---------- Input material ----------

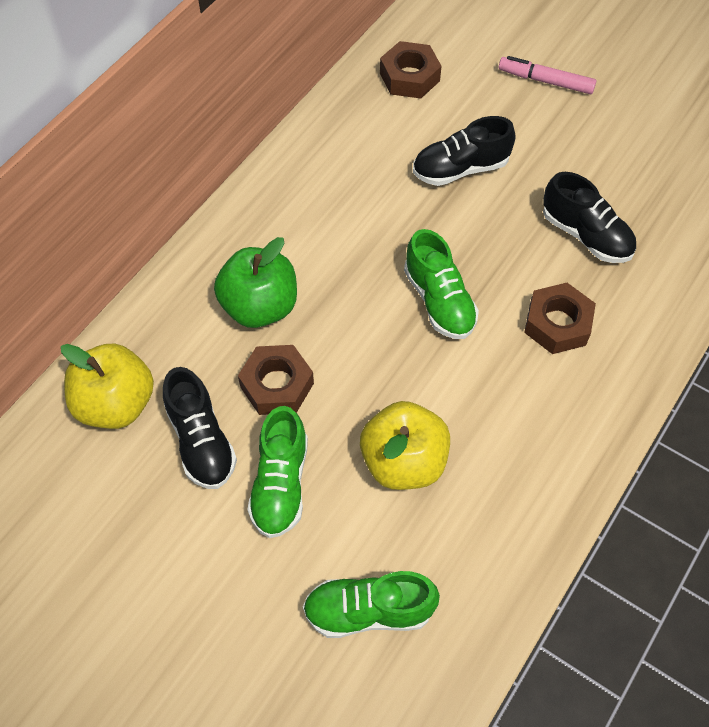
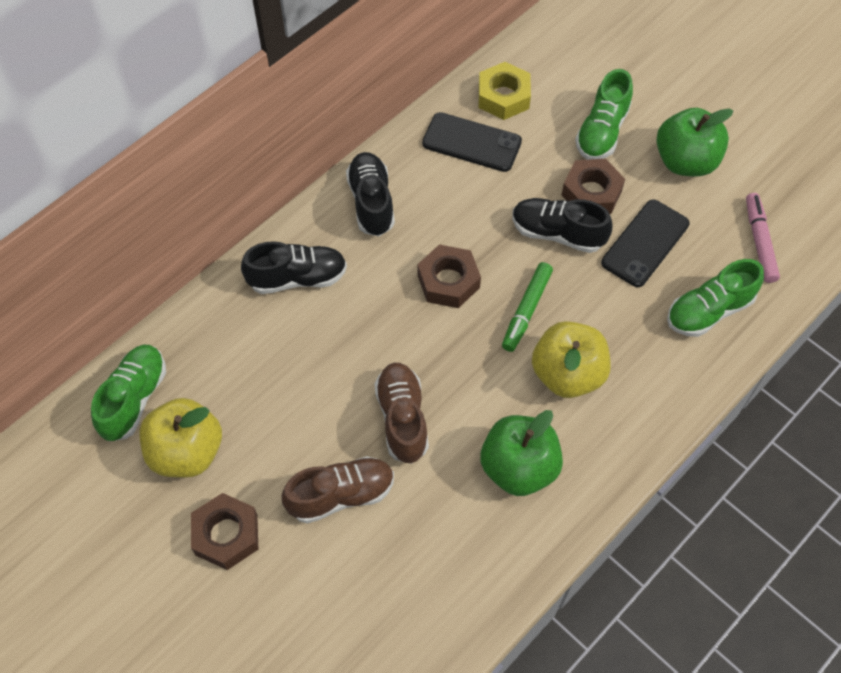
black phone: 0 -> 2
brown shoe: 0 -> 2
green apple: 1 -> 2
green marker: 0 -> 1
yellow nut: 0 -> 1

----------

> **Your assignment**
Repeat each of the entries above exactly, but do not carry over the pictures.

> **Result for this task**
black phone: 0 -> 2
brown shoe: 0 -> 2
green apple: 1 -> 2
green marker: 0 -> 1
yellow nut: 0 -> 1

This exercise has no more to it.